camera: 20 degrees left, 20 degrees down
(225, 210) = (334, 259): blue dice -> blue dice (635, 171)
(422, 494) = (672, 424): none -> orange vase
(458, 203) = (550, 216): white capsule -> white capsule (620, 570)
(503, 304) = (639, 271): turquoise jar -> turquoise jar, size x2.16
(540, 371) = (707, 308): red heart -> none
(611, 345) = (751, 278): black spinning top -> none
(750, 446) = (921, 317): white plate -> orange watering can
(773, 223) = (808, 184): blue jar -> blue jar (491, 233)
────────────────
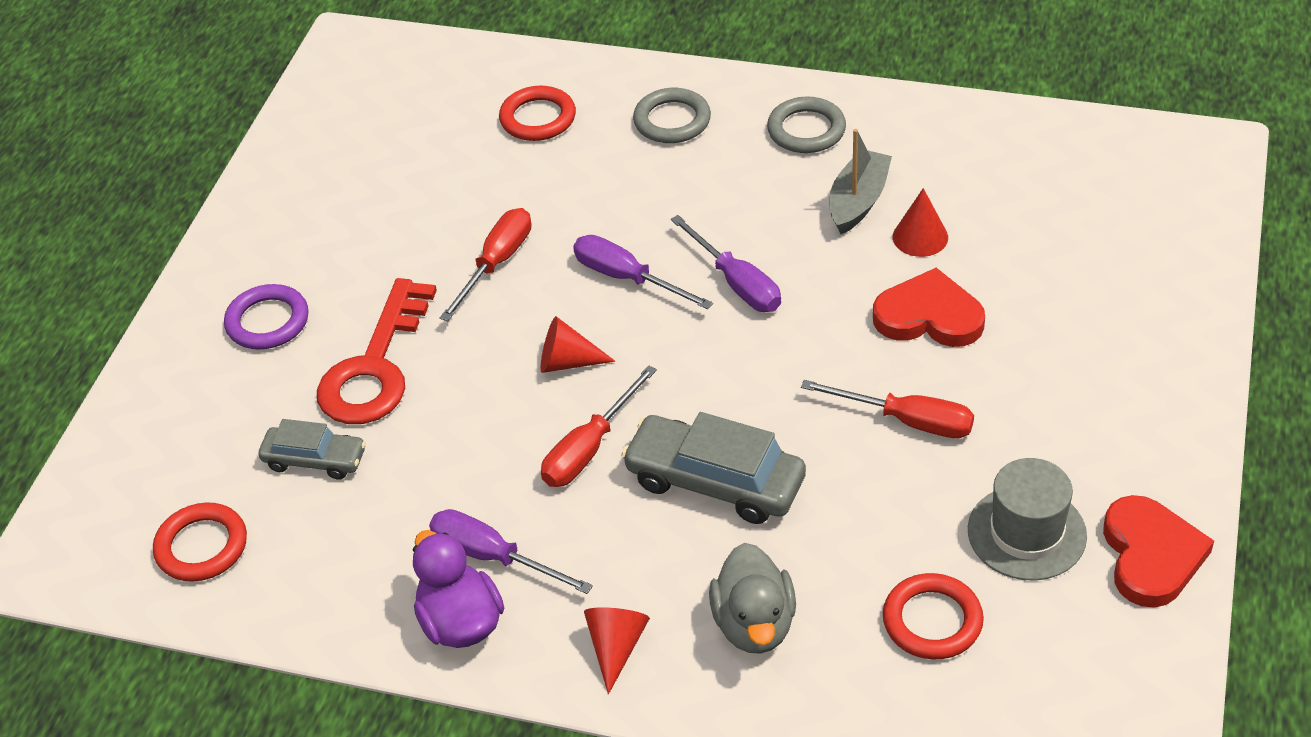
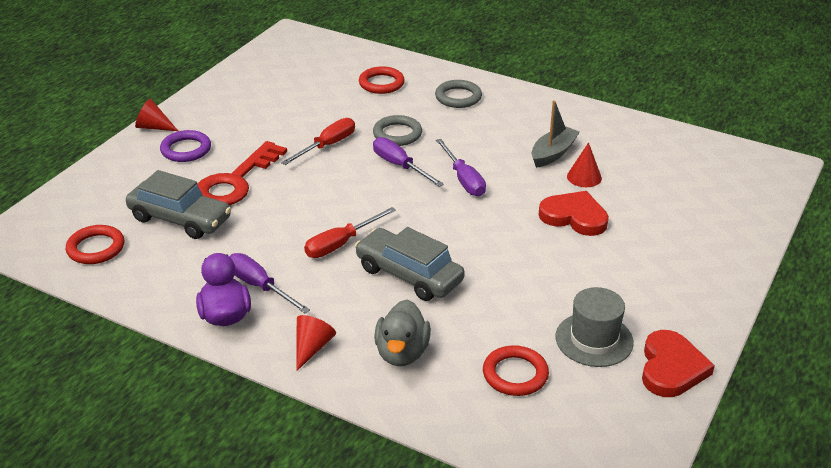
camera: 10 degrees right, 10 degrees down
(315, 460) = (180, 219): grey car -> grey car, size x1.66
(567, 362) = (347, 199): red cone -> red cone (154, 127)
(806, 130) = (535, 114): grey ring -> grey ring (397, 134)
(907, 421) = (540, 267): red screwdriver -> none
────────────────
EXERCISE DESCRIPTION: Total lines with "down" in the records above: report that figure alone.

YOUR SOLUTION: 2